◆ **Problem description**: Give again, word for word, every line below from the one that has "padlock (no. 2" through the one that has "marker (no. 1", both included, and no others.

◆ **Data for review**:
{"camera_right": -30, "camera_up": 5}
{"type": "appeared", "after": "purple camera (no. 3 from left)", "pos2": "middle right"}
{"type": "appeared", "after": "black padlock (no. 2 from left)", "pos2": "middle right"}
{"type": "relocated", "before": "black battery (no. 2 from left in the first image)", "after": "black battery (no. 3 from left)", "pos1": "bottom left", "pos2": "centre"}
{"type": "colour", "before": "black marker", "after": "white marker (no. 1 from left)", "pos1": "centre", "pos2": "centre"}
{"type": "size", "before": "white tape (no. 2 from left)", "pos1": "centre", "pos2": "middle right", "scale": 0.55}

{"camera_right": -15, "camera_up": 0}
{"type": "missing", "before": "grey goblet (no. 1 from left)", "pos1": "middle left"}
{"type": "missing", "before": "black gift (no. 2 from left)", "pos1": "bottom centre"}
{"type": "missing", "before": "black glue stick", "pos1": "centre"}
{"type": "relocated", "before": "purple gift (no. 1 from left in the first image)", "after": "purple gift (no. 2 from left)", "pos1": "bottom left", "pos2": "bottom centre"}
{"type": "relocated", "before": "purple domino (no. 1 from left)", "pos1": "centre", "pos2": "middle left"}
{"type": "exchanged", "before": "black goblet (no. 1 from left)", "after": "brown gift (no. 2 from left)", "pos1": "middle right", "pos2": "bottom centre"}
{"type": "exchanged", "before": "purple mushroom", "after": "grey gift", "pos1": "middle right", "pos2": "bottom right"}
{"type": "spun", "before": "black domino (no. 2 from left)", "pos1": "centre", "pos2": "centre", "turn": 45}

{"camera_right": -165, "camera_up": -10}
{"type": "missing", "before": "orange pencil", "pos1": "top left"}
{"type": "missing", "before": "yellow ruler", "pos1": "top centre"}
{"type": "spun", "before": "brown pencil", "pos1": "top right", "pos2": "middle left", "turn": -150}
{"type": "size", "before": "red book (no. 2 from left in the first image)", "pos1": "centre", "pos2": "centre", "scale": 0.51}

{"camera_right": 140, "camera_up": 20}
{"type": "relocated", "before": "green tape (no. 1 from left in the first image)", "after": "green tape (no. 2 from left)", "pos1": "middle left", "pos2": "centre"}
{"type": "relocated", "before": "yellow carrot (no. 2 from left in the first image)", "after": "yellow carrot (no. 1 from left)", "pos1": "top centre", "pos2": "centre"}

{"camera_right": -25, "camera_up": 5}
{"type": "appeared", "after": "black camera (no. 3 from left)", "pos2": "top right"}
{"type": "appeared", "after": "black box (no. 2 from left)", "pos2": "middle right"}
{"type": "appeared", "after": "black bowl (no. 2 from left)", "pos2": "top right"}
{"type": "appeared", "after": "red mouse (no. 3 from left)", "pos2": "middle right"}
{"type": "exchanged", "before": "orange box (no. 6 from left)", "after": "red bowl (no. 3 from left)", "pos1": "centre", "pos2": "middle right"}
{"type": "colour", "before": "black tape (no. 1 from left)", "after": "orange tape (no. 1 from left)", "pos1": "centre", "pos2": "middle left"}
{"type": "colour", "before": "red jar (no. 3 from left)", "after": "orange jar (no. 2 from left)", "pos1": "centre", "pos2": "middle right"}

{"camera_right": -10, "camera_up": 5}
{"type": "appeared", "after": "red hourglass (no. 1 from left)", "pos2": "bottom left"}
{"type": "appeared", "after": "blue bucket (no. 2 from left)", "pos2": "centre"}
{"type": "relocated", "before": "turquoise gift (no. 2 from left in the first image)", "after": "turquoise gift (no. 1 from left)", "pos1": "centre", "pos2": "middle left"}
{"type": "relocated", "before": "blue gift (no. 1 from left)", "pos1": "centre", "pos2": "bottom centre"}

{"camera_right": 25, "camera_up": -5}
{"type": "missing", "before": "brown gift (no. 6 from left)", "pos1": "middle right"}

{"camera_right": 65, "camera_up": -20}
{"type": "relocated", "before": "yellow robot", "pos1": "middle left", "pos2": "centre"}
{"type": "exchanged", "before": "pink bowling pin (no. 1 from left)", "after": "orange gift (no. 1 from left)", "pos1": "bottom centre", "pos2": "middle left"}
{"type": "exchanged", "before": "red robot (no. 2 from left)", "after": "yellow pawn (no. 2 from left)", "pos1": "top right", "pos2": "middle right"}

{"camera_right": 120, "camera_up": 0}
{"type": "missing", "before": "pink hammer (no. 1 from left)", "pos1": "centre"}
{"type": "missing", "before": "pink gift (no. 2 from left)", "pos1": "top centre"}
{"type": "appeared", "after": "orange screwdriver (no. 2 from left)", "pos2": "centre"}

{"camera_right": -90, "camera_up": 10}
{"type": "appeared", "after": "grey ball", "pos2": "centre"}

◆ **Worked solution**:
{"type": "appeared", "after": "black padlock (no. 2 from left)", "pos2": "middle right"}
{"type": "relocated", "before": "black battery (no. 2 from left in the first image)", "after": "black battery (no. 3 from left)", "pos1": "bottom left", "pos2": "centre"}
{"type": "colour", "before": "black marker", "after": "white marker (no. 1 from left)", "pos1": "centre", "pos2": "centre"}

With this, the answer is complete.